• **Stored records**
******
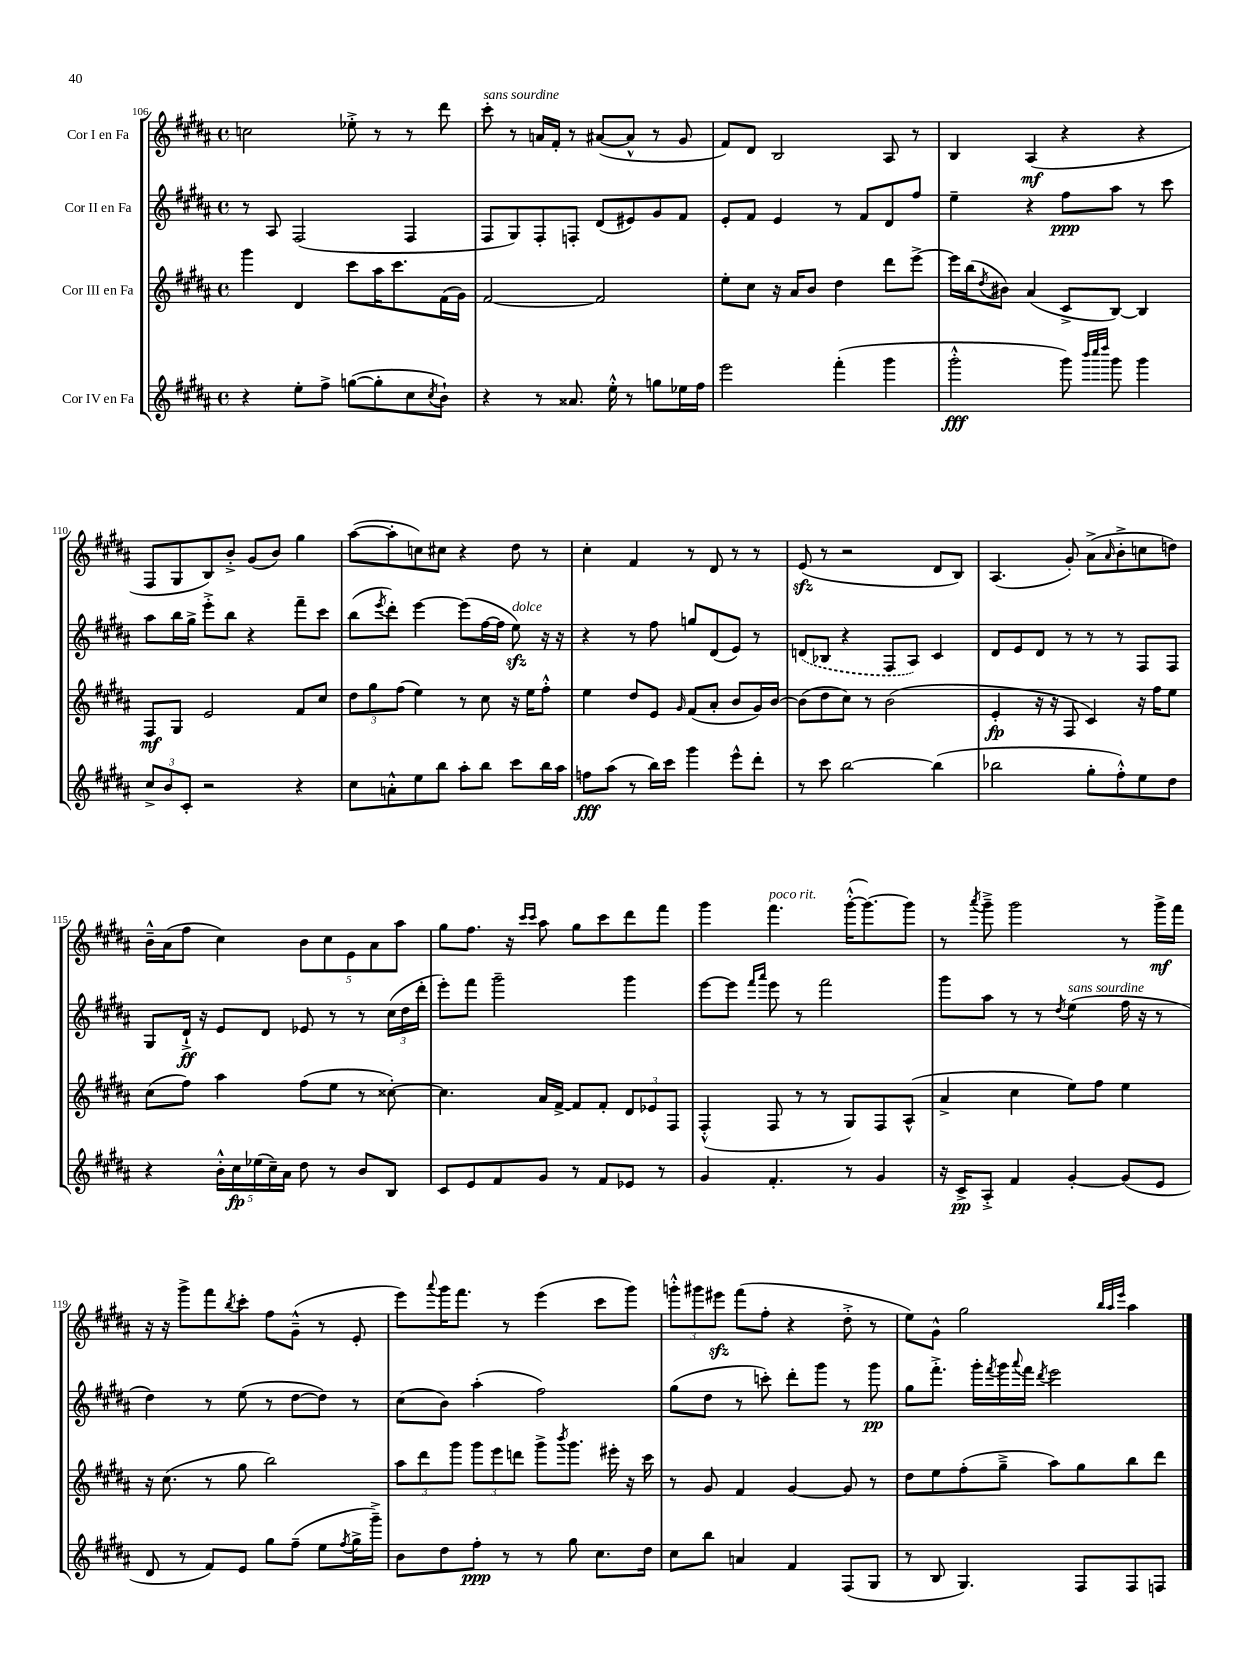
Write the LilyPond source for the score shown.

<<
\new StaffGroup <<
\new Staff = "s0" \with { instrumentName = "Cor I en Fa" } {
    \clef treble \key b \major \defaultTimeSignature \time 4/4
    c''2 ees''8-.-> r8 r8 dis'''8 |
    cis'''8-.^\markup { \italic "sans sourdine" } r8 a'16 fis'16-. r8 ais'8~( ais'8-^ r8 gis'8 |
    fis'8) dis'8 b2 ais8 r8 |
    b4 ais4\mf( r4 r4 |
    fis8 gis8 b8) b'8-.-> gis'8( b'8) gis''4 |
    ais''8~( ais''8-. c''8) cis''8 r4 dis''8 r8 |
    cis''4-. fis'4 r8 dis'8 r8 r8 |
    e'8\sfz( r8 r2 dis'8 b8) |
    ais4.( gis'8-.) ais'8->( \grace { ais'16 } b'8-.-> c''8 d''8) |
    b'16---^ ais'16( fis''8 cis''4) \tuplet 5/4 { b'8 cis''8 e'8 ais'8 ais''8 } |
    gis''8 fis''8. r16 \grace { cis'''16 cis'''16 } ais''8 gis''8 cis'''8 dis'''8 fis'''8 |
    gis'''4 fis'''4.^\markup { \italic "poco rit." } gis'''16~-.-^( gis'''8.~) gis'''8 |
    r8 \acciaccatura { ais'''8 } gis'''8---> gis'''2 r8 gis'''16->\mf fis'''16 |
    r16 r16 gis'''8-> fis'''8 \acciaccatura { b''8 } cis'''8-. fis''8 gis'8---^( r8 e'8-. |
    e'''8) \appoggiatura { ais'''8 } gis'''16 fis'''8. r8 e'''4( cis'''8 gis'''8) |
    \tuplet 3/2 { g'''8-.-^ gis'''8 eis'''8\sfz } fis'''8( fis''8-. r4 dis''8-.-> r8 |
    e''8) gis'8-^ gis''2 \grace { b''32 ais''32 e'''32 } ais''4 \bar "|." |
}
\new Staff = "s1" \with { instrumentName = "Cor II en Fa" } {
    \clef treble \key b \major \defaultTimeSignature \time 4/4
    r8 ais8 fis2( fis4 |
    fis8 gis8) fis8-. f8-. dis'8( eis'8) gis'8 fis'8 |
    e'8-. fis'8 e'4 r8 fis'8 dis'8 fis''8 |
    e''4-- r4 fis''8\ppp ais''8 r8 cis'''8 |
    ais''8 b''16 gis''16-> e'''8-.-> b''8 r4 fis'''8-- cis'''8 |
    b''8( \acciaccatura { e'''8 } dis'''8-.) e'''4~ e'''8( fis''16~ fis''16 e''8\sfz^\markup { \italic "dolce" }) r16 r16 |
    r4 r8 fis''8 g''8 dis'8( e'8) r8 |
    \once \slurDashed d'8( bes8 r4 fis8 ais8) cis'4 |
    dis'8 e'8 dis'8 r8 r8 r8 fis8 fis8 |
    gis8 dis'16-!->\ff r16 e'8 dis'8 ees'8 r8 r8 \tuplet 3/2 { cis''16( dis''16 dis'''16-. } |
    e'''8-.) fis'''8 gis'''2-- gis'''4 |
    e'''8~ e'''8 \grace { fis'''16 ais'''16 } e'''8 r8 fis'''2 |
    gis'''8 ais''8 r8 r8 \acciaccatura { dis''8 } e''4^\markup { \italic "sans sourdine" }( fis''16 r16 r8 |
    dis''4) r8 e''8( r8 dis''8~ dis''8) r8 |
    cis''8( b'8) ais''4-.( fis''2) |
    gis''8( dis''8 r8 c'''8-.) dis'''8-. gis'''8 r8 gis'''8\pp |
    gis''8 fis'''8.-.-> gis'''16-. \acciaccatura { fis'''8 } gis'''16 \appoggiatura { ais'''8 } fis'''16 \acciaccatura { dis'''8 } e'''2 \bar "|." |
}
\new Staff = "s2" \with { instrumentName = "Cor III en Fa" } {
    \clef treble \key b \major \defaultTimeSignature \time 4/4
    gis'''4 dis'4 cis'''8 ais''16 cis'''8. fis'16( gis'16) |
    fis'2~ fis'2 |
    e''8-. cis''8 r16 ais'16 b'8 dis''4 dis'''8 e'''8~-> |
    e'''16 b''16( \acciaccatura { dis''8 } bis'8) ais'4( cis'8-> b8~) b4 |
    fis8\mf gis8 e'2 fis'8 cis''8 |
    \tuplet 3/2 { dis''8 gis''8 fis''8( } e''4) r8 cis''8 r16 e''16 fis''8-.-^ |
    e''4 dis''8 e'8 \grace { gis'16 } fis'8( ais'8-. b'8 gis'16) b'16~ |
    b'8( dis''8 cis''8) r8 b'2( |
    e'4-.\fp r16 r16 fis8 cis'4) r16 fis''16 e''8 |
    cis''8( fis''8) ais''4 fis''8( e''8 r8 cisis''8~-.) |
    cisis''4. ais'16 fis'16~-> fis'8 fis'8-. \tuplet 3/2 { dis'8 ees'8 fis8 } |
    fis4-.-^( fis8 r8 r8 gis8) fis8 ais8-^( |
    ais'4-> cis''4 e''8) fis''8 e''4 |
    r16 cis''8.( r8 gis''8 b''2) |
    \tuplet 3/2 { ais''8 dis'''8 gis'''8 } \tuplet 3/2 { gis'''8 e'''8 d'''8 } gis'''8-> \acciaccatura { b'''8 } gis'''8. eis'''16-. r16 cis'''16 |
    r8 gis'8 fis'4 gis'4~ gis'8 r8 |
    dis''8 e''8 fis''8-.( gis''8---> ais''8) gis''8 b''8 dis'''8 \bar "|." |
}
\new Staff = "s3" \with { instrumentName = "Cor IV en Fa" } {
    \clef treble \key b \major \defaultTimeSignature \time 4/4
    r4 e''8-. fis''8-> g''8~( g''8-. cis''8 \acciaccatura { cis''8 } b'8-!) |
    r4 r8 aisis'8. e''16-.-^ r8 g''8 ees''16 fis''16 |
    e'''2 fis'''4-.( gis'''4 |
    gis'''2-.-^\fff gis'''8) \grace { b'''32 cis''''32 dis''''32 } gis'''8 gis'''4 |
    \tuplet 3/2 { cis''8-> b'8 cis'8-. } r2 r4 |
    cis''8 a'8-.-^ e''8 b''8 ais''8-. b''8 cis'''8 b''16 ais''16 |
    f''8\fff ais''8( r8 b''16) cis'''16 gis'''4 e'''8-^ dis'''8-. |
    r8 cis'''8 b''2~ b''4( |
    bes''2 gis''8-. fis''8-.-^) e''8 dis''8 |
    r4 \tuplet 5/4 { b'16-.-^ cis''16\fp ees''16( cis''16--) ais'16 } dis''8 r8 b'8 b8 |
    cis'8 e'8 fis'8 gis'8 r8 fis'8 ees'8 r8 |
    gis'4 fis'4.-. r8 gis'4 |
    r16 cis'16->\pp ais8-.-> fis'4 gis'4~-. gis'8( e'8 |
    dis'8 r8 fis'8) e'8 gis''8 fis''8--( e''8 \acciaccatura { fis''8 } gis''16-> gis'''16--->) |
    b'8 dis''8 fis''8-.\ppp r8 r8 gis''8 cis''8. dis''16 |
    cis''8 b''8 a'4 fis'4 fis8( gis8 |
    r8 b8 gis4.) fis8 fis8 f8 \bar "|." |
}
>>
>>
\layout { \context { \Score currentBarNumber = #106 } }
******
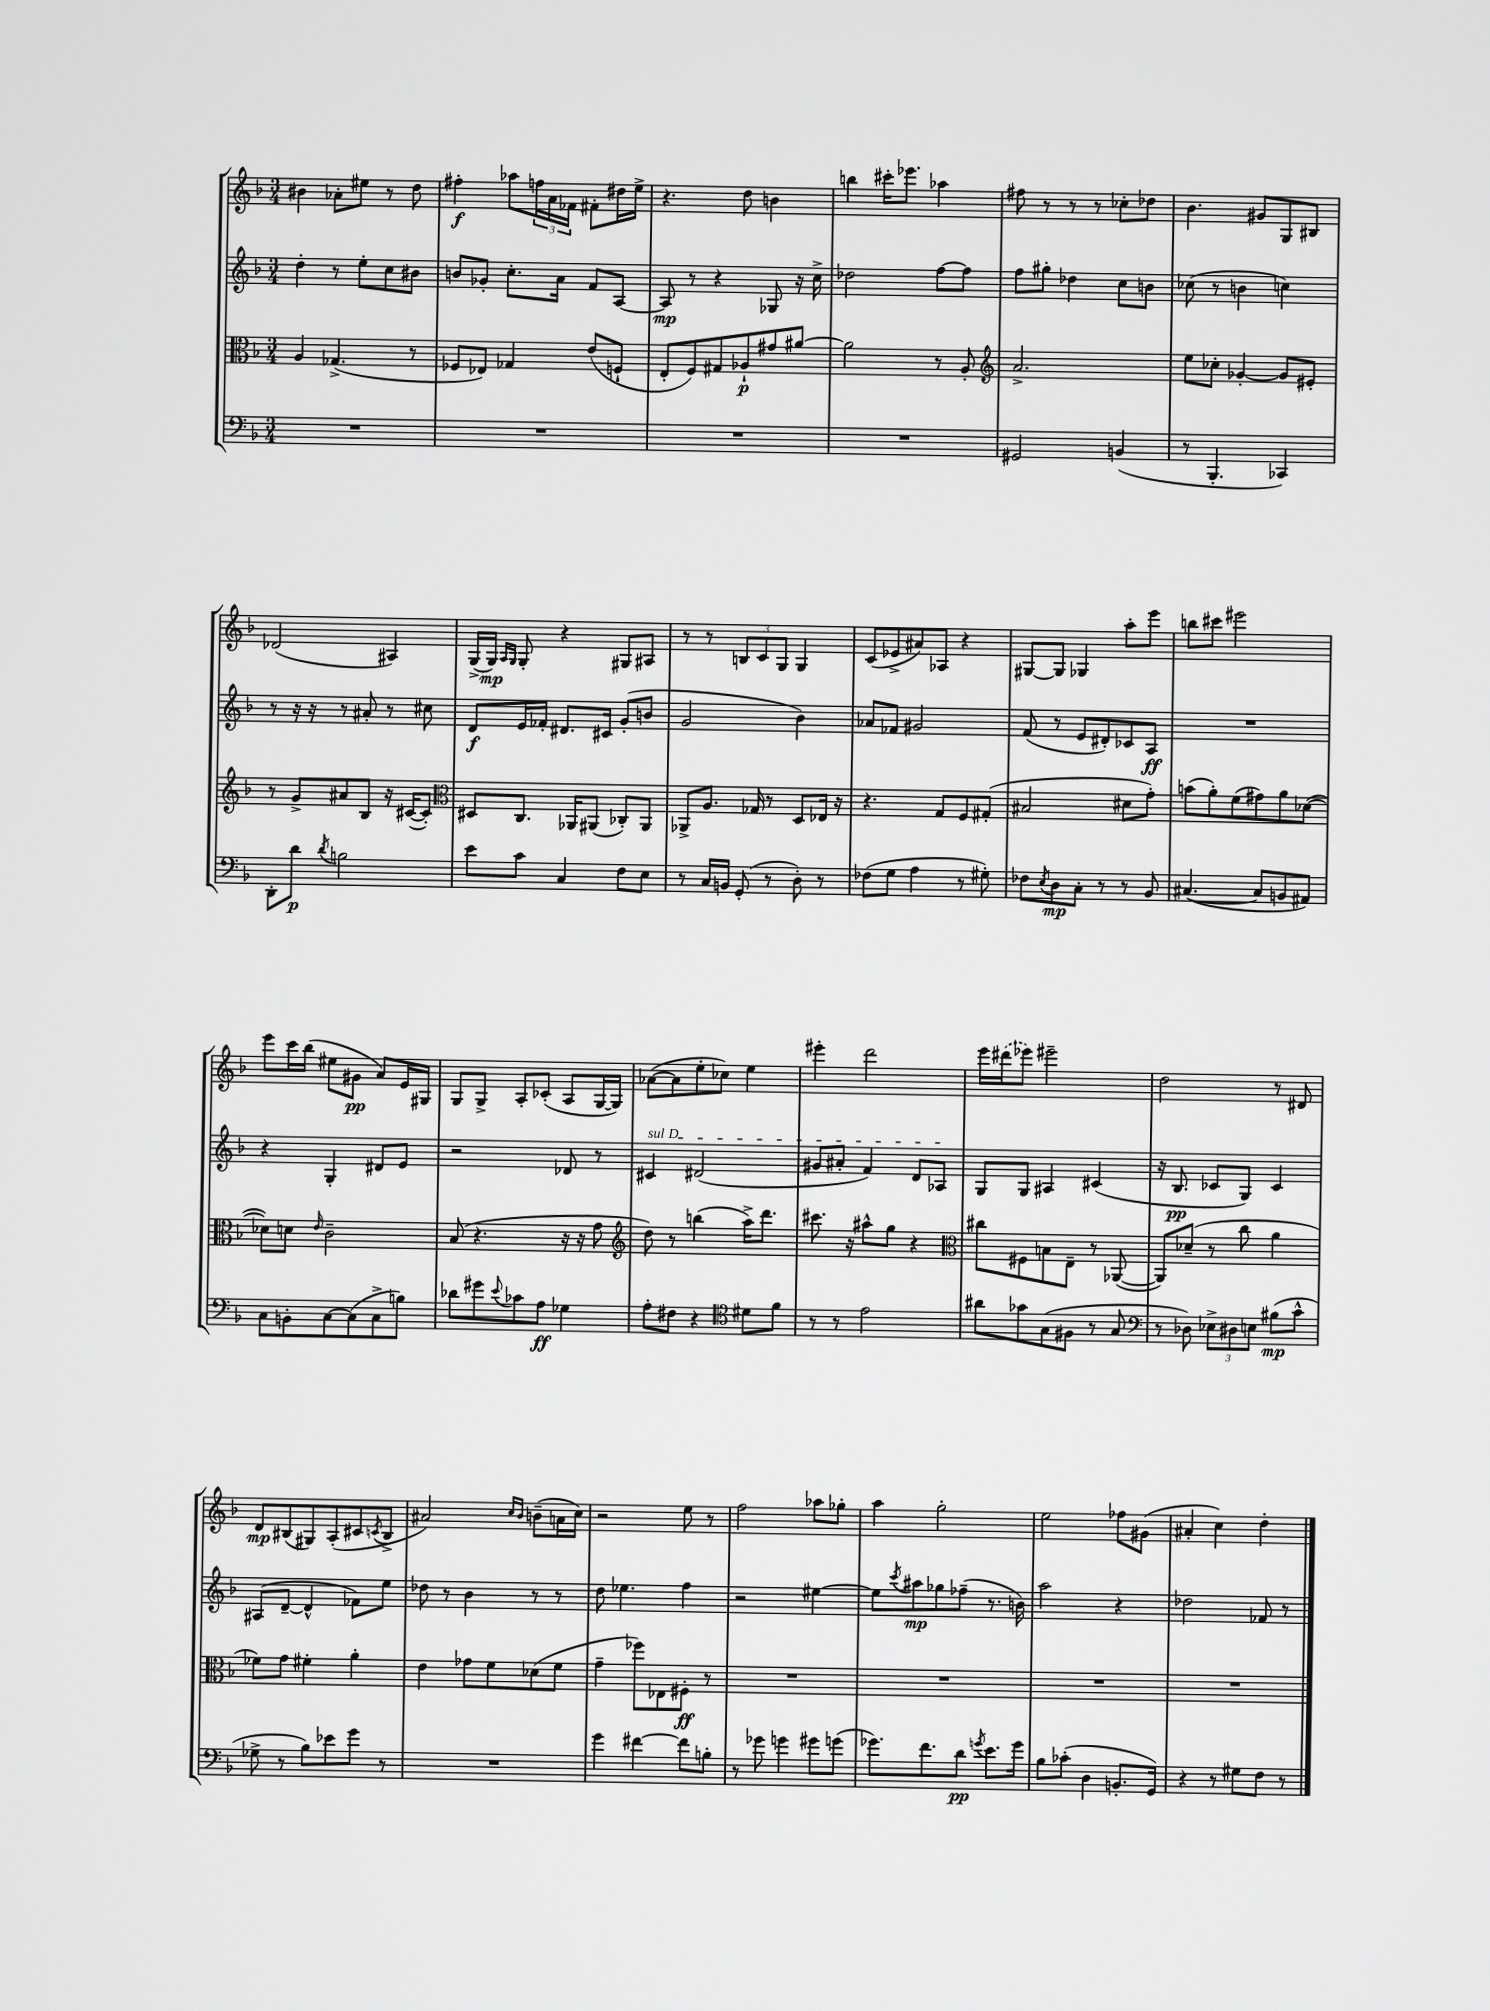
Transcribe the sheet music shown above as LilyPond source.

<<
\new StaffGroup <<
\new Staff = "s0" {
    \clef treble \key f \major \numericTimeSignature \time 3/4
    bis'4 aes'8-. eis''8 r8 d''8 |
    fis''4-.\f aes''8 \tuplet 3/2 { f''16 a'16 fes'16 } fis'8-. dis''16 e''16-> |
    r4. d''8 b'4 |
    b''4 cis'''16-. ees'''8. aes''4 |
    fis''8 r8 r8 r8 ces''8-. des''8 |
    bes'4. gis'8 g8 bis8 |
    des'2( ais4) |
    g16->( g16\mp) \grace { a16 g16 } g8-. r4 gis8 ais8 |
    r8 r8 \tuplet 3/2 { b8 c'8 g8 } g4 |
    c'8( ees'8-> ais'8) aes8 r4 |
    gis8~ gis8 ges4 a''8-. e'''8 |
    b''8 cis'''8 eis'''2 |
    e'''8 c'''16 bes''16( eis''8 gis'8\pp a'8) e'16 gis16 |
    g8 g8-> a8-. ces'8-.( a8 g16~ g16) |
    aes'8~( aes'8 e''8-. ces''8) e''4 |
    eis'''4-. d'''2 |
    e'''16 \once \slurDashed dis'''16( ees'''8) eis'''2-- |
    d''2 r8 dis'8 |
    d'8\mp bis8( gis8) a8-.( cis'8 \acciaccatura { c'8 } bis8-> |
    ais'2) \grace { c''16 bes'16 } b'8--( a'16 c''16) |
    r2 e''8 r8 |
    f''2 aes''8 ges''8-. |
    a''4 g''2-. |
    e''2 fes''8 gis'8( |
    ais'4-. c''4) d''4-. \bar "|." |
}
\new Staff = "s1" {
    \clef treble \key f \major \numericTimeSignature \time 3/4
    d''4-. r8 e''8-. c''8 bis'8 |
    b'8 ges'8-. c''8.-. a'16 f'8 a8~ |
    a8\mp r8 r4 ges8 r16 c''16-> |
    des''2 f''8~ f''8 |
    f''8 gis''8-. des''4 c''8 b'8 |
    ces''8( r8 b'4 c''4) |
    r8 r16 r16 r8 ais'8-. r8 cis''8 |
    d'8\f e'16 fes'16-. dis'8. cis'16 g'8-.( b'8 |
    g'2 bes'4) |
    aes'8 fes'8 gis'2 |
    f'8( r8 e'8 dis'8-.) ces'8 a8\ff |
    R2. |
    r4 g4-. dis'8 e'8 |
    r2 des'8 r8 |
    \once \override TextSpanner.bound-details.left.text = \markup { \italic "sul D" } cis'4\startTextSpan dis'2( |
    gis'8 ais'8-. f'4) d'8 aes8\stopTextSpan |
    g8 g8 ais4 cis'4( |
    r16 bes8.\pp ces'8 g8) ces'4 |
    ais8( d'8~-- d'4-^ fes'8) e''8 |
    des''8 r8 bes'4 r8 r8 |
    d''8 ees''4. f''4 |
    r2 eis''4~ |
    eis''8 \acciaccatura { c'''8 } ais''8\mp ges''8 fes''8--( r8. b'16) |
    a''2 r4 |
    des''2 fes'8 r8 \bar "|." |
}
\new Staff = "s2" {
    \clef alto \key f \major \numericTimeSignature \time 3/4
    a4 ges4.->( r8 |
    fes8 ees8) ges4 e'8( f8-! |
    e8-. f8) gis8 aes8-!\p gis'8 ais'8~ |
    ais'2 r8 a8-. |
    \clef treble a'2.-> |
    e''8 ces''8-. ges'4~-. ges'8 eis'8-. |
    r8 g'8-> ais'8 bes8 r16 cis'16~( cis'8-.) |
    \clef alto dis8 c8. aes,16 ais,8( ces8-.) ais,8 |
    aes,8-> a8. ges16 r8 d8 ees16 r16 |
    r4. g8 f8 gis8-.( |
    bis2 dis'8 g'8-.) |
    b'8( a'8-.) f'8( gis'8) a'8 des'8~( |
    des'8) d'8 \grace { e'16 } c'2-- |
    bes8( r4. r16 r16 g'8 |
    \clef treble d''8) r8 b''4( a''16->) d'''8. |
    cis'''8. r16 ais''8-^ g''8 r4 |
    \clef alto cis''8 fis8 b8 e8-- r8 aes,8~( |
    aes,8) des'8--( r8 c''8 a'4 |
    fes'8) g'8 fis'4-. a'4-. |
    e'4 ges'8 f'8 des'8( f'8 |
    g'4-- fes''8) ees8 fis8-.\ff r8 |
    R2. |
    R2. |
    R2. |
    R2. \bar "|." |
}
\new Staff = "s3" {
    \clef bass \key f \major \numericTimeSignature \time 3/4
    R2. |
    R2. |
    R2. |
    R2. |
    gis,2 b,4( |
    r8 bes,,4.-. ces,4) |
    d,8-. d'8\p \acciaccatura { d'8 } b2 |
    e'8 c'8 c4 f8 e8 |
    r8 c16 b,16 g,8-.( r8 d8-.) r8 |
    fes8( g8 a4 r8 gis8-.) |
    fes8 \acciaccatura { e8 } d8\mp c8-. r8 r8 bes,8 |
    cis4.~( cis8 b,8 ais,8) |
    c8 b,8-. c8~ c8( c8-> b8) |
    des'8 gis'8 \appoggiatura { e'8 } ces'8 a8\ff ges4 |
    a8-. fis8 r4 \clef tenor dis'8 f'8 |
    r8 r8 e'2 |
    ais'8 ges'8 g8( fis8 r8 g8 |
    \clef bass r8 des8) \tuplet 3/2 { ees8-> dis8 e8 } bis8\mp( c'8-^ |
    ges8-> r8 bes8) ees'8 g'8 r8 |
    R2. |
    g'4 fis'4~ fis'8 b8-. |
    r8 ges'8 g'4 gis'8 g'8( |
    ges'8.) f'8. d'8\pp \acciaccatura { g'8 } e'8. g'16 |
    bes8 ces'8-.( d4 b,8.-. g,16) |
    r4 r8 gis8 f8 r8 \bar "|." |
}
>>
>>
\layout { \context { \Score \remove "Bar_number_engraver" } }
******
• **PROBLEM DETAILS**
Copy out every line from the entries above that contains the string "grace".

• **EXERCISE RESPONSE**
    ais4.( gis'8-.) ais'8->( \grace { ais'16 } b'8-.-> c''8 d''8) |
    gis''8 fis''8. r16 \grace { cis'''16 cis'''16 } ais''8 gis''8 cis'''8 dis'''8 fis'''8 |
    e''8) gis'8-^ gis''2 \grace { b''32 ais''32 e'''32 } ais''4 \bar "|." |
    e'''8~ e'''8 \grace { fis'''16 ais'''16 } e'''8 r8 fis'''2 |
    e''4 dis''8 e'8 \grace { gis'16 } fis'8( ais'8-. b'8 gis'16) b'16~ |
    gis'''2-.-^\fff gis'''8) \grace { b'''32 cis''''32 dis''''32 } gis'''8 gis'''4 |
    g16->( g16\mp) \grace { a16 g16 } g8-. r4 gis8 ais8 |
    ais'2) \grace { c''16 bes'16 } b'8--( a'16 c''16) |
    des'8) d'8 \grace { e'16 } c'2-- |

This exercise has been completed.